▶ [Content revision data]
((

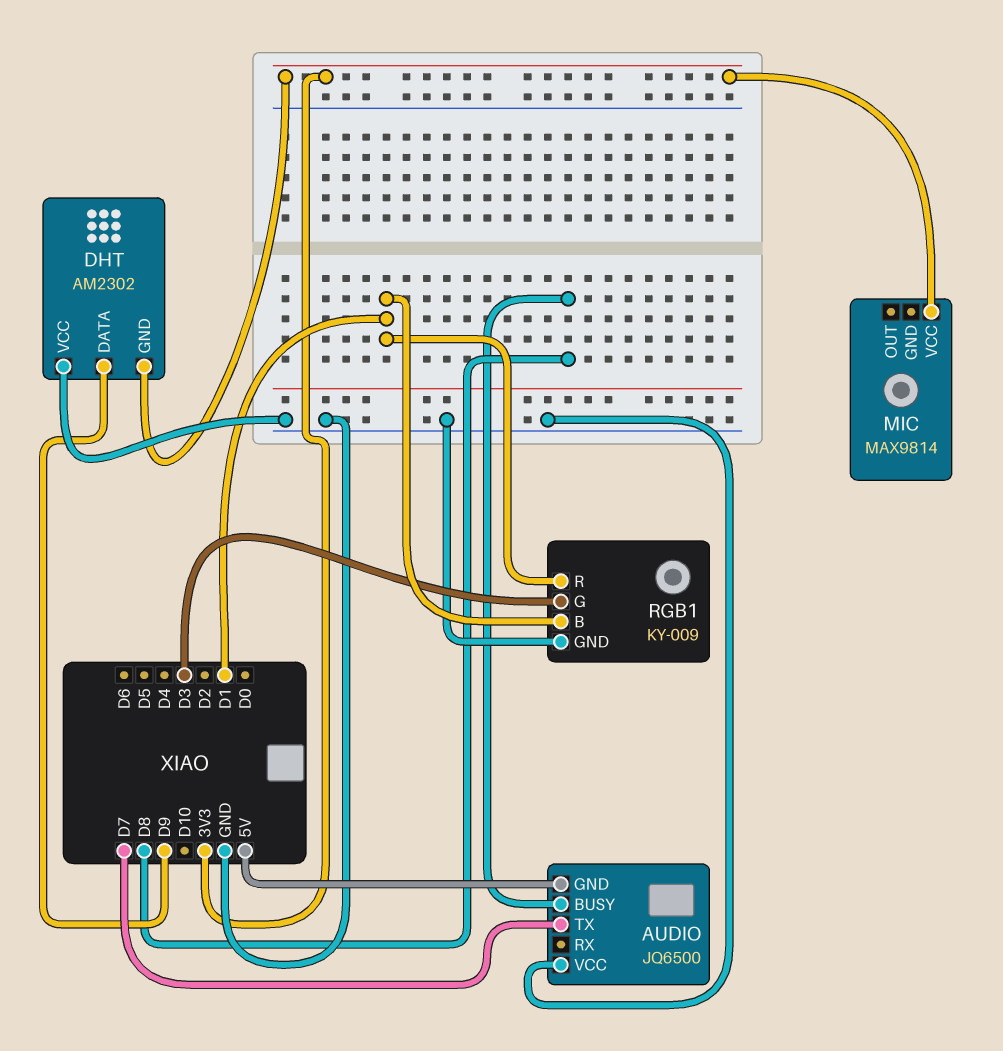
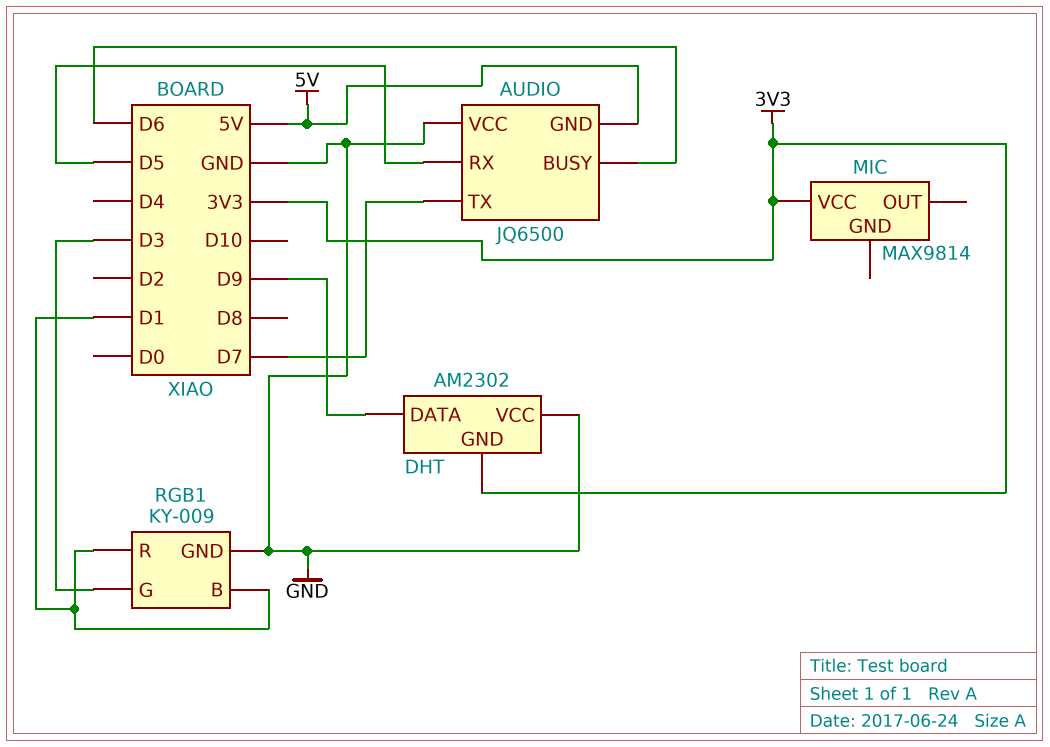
AUDIO pin BUSY: D8 -> D6
AUDIO pin RX: none -> D5

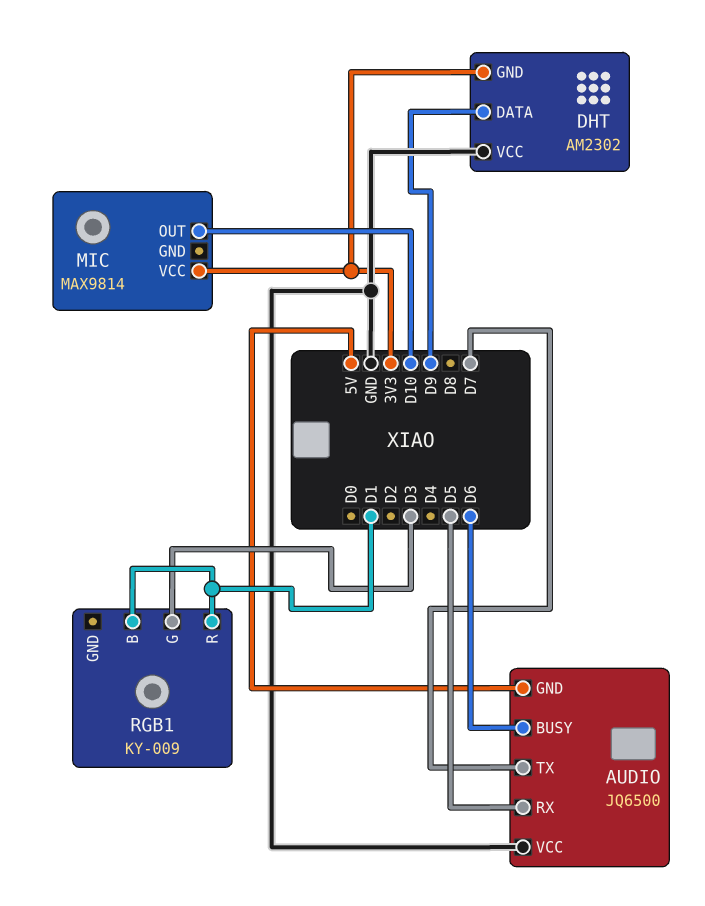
MIC pin OUT: none -> D10
RGB1 pin GND: GND -> none

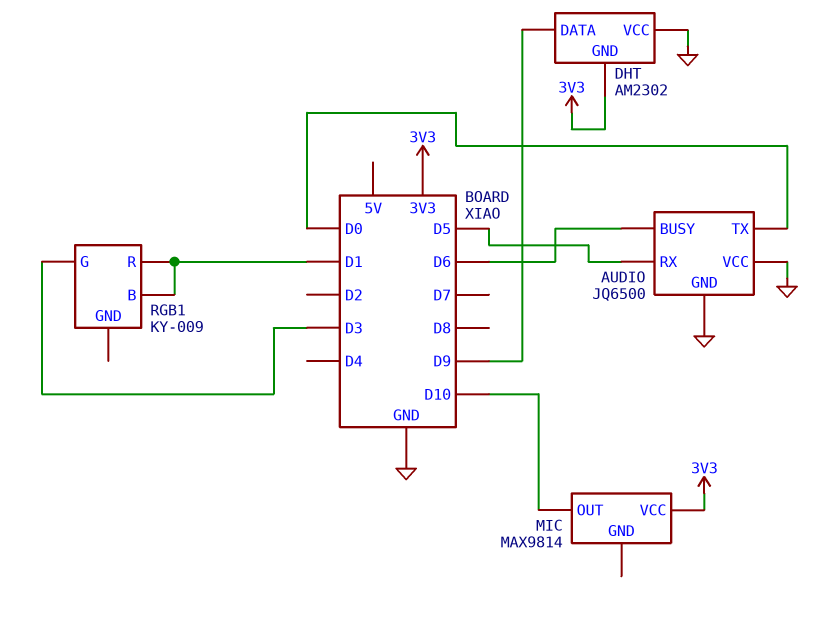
AUDIO pin GND: 5V -> GND
AUDIO pin TX: D7 -> D0

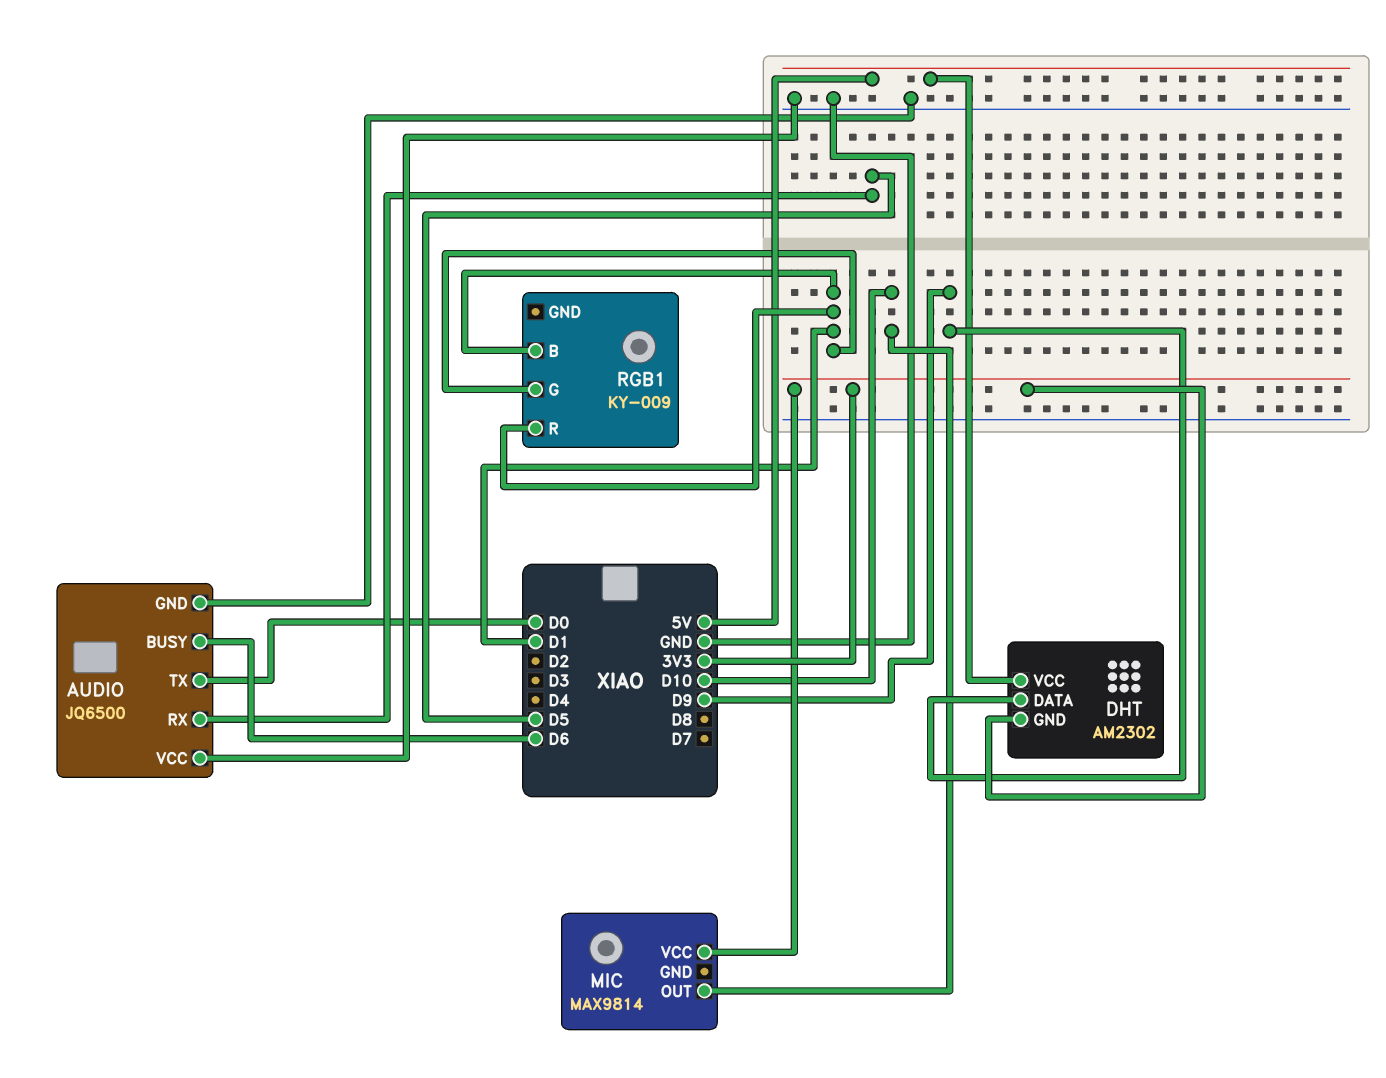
DHT pin VCC: GND -> 5V
RGB1 pin G: D3 -> D1

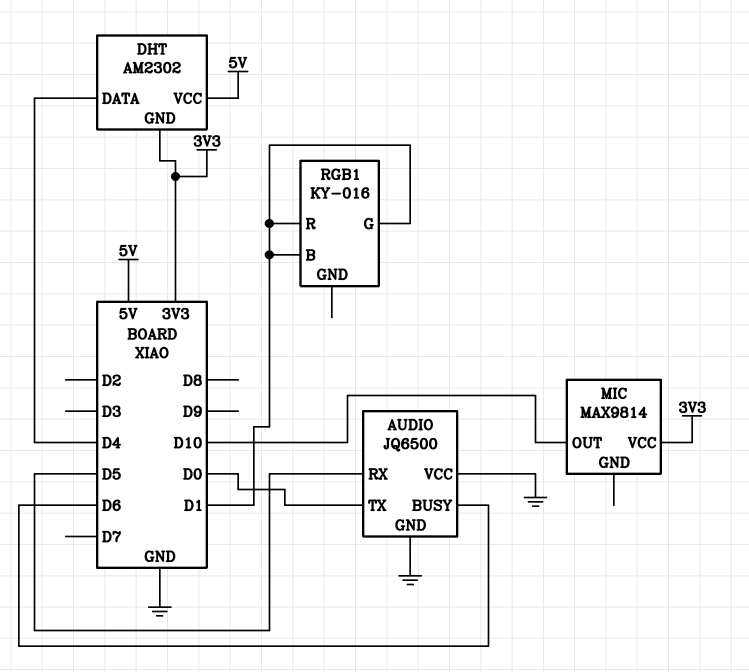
DHT pin DATA: D9 -> D4
RGB1: KY-009 -> KY-016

))

▶ [Task requirements]
Copy every line above word for word and exclude the pictures.

▶ [Reply]
AUDIO pin BUSY: D8 -> D6
AUDIO pin RX: none -> D5

MIC pin OUT: none -> D10
RGB1 pin GND: GND -> none

AUDIO pin GND: 5V -> GND
AUDIO pin TX: D7 -> D0

DHT pin VCC: GND -> 5V
RGB1 pin G: D3 -> D1

DHT pin DATA: D9 -> D4
RGB1: KY-009 -> KY-016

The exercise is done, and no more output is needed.